Object matching data:
□ □ □ □ □ □ □
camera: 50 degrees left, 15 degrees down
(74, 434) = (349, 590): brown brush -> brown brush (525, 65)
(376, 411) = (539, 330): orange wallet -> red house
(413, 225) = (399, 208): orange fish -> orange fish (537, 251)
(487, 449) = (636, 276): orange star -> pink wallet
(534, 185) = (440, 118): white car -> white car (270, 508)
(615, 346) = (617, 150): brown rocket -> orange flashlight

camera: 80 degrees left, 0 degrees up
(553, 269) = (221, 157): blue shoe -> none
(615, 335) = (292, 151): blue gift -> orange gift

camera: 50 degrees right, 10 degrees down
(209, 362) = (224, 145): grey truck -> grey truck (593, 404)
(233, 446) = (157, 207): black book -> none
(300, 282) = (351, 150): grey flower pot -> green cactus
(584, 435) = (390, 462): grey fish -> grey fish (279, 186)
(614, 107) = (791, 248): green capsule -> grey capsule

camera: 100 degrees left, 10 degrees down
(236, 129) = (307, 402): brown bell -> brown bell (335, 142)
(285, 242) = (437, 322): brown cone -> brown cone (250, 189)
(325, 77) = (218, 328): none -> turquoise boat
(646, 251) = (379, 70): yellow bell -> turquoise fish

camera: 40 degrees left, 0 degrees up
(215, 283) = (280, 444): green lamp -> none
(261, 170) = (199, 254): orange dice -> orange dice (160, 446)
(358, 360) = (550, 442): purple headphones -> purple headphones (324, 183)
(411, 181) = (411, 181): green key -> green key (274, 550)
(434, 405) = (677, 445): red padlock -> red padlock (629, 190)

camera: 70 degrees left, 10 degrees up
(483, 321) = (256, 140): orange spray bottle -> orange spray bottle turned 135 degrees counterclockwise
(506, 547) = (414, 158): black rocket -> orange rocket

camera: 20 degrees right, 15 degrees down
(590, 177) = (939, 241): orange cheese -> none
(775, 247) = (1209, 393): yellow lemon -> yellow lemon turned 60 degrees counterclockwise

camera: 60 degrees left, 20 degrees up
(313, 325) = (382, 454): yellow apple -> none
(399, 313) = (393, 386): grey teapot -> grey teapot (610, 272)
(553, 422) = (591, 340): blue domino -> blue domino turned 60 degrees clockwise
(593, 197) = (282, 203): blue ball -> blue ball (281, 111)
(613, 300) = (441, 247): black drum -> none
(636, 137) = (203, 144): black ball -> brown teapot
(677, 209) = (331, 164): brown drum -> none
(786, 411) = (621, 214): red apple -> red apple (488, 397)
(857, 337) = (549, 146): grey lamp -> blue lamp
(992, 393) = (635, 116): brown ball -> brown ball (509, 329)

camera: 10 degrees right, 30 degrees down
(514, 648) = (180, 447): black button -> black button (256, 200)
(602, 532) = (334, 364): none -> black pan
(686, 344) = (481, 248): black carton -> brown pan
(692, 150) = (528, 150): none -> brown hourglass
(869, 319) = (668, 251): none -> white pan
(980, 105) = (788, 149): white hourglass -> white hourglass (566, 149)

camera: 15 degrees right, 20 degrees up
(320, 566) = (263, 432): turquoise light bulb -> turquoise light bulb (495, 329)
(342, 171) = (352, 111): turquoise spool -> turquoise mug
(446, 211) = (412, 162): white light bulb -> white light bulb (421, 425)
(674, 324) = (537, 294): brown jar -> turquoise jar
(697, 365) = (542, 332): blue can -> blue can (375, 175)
□ □ □ □ □ □ □
- Directions for this task -
Using the data above, print exactly the lines from the line that contains "(376, 411) = (539, 330): orange" through the line that contains "camera: 50 degrees right, 10 degrees down", with both included.

- Answer section -
(376, 411) = (539, 330): orange wallet -> red house
(413, 225) = (399, 208): orange fish -> orange fish (537, 251)
(487, 449) = (636, 276): orange star -> pink wallet
(534, 185) = (440, 118): white car -> white car (270, 508)
(615, 346) = (617, 150): brown rocket -> orange flashlight

camera: 80 degrees left, 0 degrees up
(553, 269) = (221, 157): blue shoe -> none
(615, 335) = (292, 151): blue gift -> orange gift

camera: 50 degrees right, 10 degrees down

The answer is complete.